Problem statement: Lines that include "none" make up the answer; copy all of them from the data below.

Entries shown:
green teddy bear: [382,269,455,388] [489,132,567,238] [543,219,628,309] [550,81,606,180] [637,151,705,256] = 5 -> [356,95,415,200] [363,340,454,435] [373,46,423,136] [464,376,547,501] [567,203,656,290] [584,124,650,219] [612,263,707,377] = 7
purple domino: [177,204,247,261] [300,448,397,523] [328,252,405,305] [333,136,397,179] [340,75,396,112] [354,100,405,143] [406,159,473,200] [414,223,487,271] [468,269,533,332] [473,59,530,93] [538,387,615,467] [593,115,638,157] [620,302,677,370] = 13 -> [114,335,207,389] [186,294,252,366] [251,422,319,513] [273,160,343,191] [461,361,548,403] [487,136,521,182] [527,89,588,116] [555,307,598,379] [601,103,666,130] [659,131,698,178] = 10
==
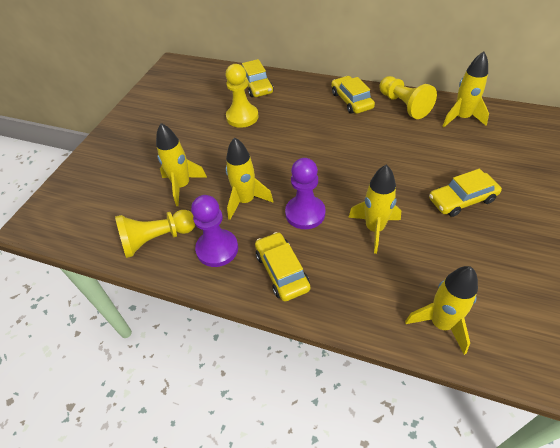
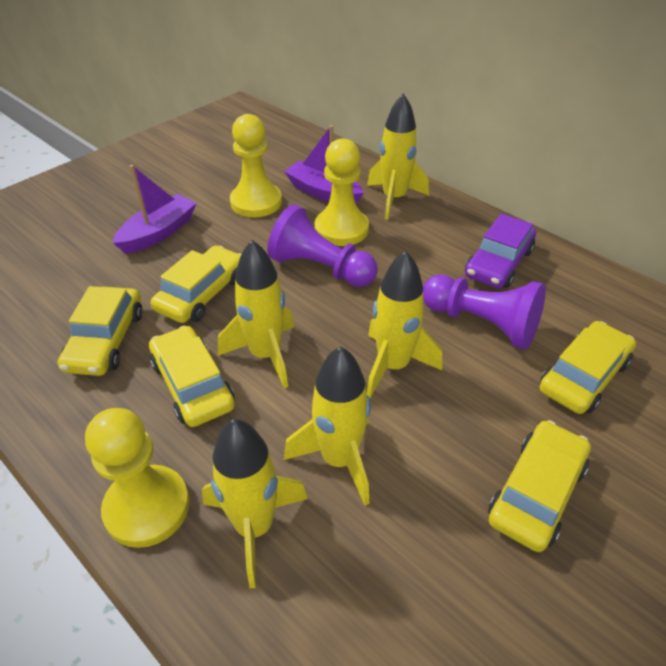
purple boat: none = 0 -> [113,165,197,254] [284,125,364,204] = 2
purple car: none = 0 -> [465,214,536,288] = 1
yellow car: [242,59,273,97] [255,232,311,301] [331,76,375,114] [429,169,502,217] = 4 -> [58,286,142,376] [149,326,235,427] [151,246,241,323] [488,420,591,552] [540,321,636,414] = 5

Response to this task:
purple boat: none = 0 -> [113,165,197,254] [284,125,364,204] = 2
purple car: none = 0 -> [465,214,536,288] = 1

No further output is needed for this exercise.